• [DIRECTIONS]
Would you transcribe each of the entries exactly, with nothing added or dropped?
*** THE INPUT Section Begins ***
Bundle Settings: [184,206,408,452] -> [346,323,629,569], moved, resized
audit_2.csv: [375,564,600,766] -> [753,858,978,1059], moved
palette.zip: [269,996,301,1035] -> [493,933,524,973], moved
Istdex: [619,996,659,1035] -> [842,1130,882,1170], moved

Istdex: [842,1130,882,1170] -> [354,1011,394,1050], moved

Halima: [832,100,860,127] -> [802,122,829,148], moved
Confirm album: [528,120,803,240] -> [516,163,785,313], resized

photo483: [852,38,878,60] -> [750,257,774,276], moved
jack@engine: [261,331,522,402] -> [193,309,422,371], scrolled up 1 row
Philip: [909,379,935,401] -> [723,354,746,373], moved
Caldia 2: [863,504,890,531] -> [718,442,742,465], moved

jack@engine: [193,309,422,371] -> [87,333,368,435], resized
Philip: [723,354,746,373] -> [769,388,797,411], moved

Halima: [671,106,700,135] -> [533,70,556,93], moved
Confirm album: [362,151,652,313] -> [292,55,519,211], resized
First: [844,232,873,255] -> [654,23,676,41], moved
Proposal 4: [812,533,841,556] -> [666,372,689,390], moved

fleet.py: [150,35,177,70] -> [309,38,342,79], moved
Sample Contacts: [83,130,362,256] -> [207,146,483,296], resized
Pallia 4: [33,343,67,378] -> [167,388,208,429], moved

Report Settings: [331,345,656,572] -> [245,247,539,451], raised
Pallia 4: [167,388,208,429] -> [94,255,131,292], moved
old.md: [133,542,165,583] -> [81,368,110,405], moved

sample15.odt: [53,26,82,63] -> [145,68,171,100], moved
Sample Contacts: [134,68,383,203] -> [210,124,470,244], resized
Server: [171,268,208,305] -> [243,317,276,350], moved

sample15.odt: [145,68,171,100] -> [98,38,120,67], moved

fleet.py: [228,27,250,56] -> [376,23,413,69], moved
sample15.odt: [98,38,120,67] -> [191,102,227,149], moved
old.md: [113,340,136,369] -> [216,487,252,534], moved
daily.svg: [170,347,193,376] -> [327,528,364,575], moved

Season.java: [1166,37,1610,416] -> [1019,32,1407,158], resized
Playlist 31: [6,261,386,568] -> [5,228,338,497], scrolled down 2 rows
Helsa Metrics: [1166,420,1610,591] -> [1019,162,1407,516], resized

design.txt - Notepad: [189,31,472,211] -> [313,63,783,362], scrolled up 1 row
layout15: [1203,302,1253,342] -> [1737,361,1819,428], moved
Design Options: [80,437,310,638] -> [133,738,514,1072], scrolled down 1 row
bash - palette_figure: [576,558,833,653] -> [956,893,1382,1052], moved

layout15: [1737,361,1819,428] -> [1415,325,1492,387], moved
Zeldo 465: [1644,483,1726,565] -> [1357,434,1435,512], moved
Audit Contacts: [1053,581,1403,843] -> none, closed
*** THE INPUT Section Ends ***
• [FINISHED TASK]
Bundle Settings: [184,206,408,452] -> [346,323,629,569], moved, resized
audit_2.csv: [375,564,600,766] -> [753,858,978,1059], moved
palette.zip: [269,996,301,1035] -> [493,933,524,973], moved
Istdex: [619,996,659,1035] -> [842,1130,882,1170], moved

Istdex: [842,1130,882,1170] -> [354,1011,394,1050], moved

Halima: [832,100,860,127] -> [802,122,829,148], moved
Confirm album: [528,120,803,240] -> [516,163,785,313], resized

photo483: [852,38,878,60] -> [750,257,774,276], moved
jack@engine: [261,331,522,402] -> [193,309,422,371], scrolled up 1 row
Philip: [909,379,935,401] -> [723,354,746,373], moved
Caldia 2: [863,504,890,531] -> [718,442,742,465], moved

jack@engine: [193,309,422,371] -> [87,333,368,435], resized
Philip: [723,354,746,373] -> [769,388,797,411], moved

Halima: [671,106,700,135] -> [533,70,556,93], moved
Confirm album: [362,151,652,313] -> [292,55,519,211], resized
First: [844,232,873,255] -> [654,23,676,41], moved
Proposal 4: [812,533,841,556] -> [666,372,689,390], moved

fleet.py: [150,35,177,70] -> [309,38,342,79], moved
Sample Contacts: [83,130,362,256] -> [207,146,483,296], resized
Pallia 4: [33,343,67,378] -> [167,388,208,429], moved

Report Settings: [331,345,656,572] -> [245,247,539,451], raised
Pallia 4: [167,388,208,429] -> [94,255,131,292], moved
old.md: [133,542,165,583] -> [81,368,110,405], moved

sample15.odt: [53,26,82,63] -> [145,68,171,100], moved
Sample Contacts: [134,68,383,203] -> [210,124,470,244], resized
Server: [171,268,208,305] -> [243,317,276,350], moved

sample15.odt: [145,68,171,100] -> [98,38,120,67], moved

fleet.py: [228,27,250,56] -> [376,23,413,69], moved
sample15.odt: [98,38,120,67] -> [191,102,227,149], moved
old.md: [113,340,136,369] -> [216,487,252,534], moved
daily.svg: [170,347,193,376] -> [327,528,364,575], moved

Season.java: [1166,37,1610,416] -> [1019,32,1407,158], resized
Playlist 31: [6,261,386,568] -> [5,228,338,497], scrolled down 2 rows
Helsa Metrics: [1166,420,1610,591] -> [1019,162,1407,516], resized

design.txt - Notepad: [189,31,472,211] -> [313,63,783,362], scrolled up 1 row
layout15: [1203,302,1253,342] -> [1737,361,1819,428], moved
Design Options: [80,437,310,638] -> [133,738,514,1072], scrolled down 1 row
bash - palette_figure: [576,558,833,653] -> [956,893,1382,1052], moved

layout15: [1737,361,1819,428] -> [1415,325,1492,387], moved
Zeldo 465: [1644,483,1726,565] -> [1357,434,1435,512], moved
Audit Contacts: [1053,581,1403,843] -> none, closed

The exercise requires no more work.